* _Action item_
Go through the listing below and return each line that includes "diode".
** Opening Records to process block **
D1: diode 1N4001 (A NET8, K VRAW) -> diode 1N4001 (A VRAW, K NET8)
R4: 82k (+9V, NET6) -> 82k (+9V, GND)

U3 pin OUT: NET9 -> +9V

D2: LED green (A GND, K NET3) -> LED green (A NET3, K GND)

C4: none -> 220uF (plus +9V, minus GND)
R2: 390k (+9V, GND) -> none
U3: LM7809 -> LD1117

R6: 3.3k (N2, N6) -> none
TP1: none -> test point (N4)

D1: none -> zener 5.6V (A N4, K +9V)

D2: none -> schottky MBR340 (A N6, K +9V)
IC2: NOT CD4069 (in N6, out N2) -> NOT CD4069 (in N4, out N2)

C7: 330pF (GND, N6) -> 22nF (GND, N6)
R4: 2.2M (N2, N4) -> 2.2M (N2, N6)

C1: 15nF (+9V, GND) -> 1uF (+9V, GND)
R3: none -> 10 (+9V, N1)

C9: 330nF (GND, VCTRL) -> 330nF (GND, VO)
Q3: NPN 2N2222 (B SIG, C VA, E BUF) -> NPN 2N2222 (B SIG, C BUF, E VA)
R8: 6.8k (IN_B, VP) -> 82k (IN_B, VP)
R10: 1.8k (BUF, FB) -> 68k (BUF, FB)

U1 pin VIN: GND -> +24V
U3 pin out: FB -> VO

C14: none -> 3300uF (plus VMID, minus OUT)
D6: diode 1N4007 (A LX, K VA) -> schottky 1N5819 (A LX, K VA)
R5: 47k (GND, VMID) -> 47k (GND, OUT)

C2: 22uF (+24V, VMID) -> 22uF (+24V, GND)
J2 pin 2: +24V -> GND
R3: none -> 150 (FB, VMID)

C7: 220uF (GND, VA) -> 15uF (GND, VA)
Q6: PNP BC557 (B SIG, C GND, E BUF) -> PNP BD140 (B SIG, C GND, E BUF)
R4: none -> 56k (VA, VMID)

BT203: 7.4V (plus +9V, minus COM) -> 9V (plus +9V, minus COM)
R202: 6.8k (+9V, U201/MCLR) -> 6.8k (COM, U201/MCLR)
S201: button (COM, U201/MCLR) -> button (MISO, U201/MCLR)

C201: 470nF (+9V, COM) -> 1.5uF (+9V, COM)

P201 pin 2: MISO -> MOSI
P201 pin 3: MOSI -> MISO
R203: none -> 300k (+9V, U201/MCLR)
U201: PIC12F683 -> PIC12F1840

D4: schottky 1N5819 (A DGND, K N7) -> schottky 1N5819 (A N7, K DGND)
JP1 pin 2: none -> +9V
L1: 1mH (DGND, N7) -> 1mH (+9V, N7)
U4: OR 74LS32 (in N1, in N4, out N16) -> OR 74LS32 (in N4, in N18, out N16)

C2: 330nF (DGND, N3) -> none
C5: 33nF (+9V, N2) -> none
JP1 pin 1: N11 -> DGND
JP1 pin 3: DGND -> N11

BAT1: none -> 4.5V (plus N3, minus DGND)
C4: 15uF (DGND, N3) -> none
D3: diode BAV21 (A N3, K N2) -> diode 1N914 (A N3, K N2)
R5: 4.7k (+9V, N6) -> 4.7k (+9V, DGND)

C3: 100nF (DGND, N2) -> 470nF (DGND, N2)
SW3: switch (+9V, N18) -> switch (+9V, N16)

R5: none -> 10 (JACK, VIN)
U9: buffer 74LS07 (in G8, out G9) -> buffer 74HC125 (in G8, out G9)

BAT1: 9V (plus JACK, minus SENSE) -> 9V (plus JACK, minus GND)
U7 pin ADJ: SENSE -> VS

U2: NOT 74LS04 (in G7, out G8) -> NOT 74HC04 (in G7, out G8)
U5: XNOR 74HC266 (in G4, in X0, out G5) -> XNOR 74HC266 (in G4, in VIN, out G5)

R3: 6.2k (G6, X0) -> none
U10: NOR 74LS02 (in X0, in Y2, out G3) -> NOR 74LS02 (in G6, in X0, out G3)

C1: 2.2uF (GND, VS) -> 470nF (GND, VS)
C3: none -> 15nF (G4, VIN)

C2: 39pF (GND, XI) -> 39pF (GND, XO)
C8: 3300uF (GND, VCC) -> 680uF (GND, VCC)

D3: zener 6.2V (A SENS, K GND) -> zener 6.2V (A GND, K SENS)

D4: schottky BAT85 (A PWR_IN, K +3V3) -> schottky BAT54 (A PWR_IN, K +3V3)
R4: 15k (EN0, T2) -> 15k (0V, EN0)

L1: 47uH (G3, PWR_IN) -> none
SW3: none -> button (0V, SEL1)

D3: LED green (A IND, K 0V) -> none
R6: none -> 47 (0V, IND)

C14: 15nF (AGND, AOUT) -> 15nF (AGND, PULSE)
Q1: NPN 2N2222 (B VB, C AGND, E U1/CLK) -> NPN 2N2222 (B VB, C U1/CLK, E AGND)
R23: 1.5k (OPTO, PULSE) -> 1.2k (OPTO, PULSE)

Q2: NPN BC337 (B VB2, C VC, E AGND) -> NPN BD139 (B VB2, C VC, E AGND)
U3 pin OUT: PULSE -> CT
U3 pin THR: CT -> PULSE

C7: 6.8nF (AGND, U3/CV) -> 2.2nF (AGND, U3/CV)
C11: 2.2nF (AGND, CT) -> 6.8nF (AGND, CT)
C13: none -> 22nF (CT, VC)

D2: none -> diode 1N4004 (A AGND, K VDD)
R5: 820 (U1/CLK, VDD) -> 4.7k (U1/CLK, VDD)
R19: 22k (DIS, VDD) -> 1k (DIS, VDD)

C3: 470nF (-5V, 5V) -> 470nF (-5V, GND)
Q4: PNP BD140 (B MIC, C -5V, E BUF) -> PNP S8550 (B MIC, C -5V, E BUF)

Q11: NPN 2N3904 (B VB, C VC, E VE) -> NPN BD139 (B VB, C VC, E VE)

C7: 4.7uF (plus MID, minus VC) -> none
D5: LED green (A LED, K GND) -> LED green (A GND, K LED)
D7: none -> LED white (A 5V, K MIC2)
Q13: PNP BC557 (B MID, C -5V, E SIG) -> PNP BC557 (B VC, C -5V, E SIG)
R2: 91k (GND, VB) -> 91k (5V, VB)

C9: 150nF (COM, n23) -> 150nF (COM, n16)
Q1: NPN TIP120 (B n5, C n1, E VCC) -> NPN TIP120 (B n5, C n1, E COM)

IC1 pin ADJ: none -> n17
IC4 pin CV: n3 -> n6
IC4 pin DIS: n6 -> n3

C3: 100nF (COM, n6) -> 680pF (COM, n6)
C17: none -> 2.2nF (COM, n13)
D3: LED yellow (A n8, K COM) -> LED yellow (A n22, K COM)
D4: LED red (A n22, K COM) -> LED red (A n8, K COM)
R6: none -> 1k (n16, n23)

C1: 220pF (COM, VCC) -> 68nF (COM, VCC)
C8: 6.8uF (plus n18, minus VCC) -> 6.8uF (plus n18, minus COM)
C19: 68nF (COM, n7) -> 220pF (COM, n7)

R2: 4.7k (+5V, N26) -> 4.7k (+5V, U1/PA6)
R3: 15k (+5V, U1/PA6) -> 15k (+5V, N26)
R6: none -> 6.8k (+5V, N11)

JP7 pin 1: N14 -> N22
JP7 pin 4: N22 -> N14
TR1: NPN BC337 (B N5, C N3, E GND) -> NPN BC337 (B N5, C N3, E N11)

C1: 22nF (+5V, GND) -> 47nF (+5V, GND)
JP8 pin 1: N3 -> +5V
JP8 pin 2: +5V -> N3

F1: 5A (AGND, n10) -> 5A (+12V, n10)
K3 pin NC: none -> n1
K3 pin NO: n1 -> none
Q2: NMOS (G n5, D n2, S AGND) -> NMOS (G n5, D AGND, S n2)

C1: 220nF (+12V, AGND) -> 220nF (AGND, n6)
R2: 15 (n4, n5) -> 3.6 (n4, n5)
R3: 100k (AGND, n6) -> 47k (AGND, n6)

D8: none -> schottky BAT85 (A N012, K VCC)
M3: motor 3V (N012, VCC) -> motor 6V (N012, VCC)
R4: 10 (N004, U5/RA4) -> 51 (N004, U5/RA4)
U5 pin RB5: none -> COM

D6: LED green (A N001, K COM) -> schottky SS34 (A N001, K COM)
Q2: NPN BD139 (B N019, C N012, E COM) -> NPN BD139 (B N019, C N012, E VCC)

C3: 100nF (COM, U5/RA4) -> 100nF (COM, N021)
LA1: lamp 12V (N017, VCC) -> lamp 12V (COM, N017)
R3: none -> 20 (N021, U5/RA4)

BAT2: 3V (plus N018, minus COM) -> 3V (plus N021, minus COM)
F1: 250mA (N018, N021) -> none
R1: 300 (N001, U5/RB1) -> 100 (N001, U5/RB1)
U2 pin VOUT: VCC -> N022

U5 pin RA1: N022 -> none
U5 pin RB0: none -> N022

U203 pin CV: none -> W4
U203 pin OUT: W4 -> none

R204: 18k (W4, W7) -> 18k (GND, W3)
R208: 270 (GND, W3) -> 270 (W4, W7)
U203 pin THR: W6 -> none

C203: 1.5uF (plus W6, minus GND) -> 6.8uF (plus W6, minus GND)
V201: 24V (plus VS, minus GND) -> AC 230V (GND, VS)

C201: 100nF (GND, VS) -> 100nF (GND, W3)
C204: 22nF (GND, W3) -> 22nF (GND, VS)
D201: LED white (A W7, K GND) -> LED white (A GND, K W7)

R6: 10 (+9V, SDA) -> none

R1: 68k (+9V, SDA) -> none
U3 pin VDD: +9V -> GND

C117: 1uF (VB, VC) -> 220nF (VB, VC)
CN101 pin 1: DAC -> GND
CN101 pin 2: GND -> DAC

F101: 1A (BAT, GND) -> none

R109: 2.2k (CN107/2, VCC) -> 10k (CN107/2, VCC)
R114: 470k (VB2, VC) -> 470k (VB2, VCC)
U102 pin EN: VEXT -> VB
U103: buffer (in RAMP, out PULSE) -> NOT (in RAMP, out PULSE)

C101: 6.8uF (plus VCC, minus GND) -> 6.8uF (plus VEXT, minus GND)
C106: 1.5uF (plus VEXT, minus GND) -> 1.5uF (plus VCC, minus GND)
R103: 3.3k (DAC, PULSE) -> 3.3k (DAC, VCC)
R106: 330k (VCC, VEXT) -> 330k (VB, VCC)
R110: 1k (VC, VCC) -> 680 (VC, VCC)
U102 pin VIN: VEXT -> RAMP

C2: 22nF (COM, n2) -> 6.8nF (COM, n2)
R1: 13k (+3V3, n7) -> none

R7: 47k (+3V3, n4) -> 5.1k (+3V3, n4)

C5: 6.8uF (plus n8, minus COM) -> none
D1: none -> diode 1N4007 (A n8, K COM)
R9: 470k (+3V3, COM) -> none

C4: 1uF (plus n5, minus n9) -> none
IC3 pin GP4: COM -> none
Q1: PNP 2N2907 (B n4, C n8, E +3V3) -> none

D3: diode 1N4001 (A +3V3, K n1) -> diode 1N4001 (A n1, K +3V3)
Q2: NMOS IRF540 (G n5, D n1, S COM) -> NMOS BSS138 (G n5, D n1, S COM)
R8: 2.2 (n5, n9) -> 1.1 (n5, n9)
** Closing Records to process block **
* _Response to this exercise_
D1: diode 1N4001 (A NET8, K VRAW) -> diode 1N4001 (A VRAW, K NET8)
D6: diode 1N4007 (A LX, K VA) -> schottky 1N5819 (A LX, K VA)
D3: diode BAV21 (A N3, K N2) -> diode 1N914 (A N3, K N2)
D2: none -> diode 1N4004 (A AGND, K VDD)
D1: none -> diode 1N4007 (A n8, K COM)
D3: diode 1N4001 (A +3V3, K n1) -> diode 1N4001 (A n1, K +3V3)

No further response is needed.